-------- PROVIDED RECORDS

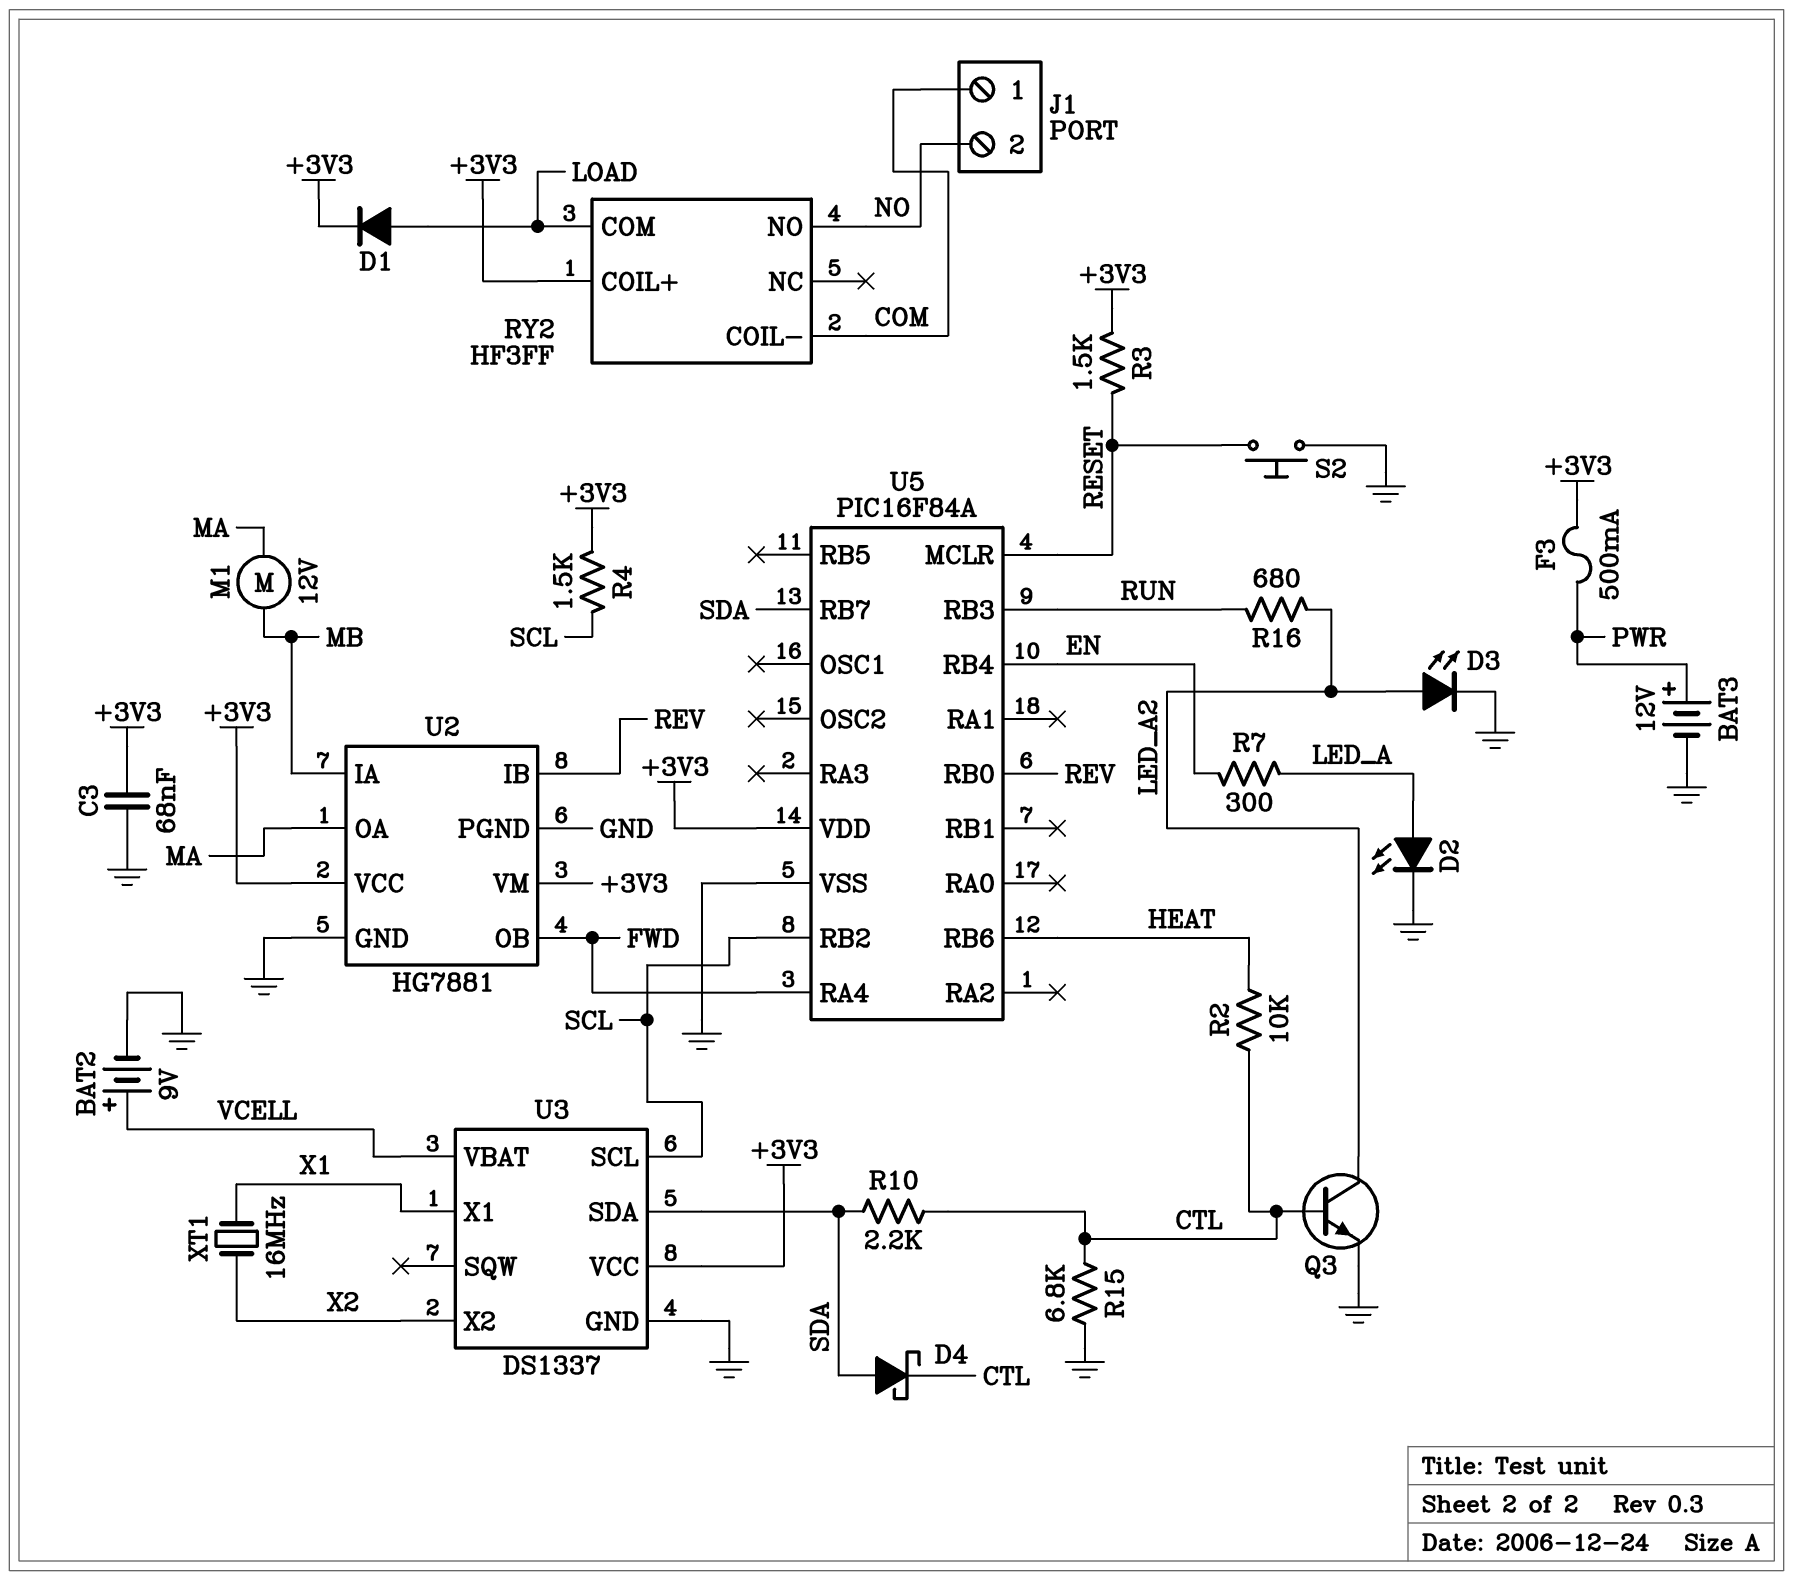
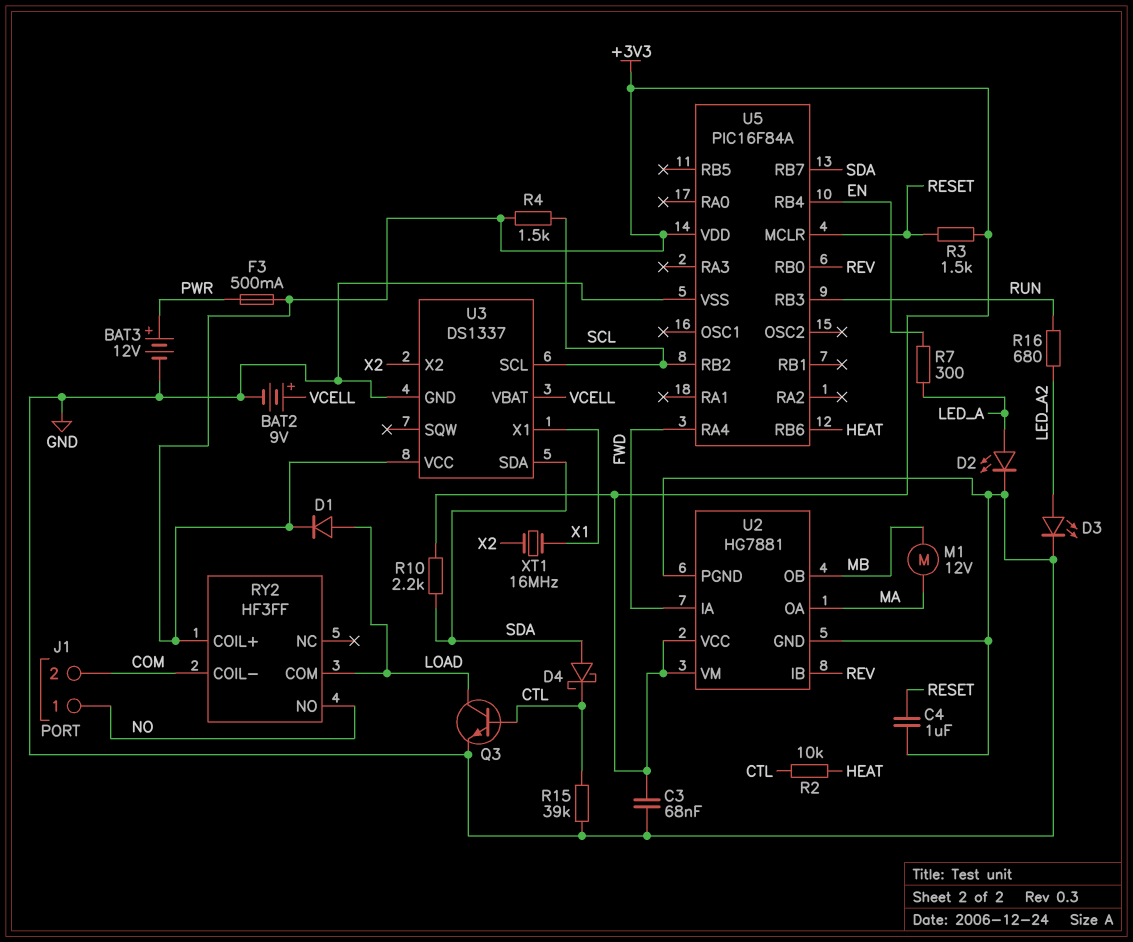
C4: none -> 1uF (GND, RESET)
J1 pin 1: COM -> NO
J1 pin 2: NO -> COM
Q3: NPN (B CTL, C LED_A2, E GND) -> NPN (B CTL, C LOAD, E GND)
R10: 2.2k (CTL, SDA) -> 2.2k (+3V3, SDA)
R15: 6.8k (CTL, GND) -> 39k (CTL, GND)
S2: button (GND, RESET) -> none
U2 pin IA: MB -> FWD
U2 pin OB: FWD -> MB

----------------

* _WHAT IS BEING ASKED_
The required output is each line above restated verbatim, with all images omitted.

* _COMPLETED TASK_
C4: none -> 1uF (GND, RESET)
J1 pin 1: COM -> NO
J1 pin 2: NO -> COM
Q3: NPN (B CTL, C LED_A2, E GND) -> NPN (B CTL, C LOAD, E GND)
R10: 2.2k (CTL, SDA) -> 2.2k (+3V3, SDA)
R15: 6.8k (CTL, GND) -> 39k (CTL, GND)
S2: button (GND, RESET) -> none
U2 pin IA: MB -> FWD
U2 pin OB: FWD -> MB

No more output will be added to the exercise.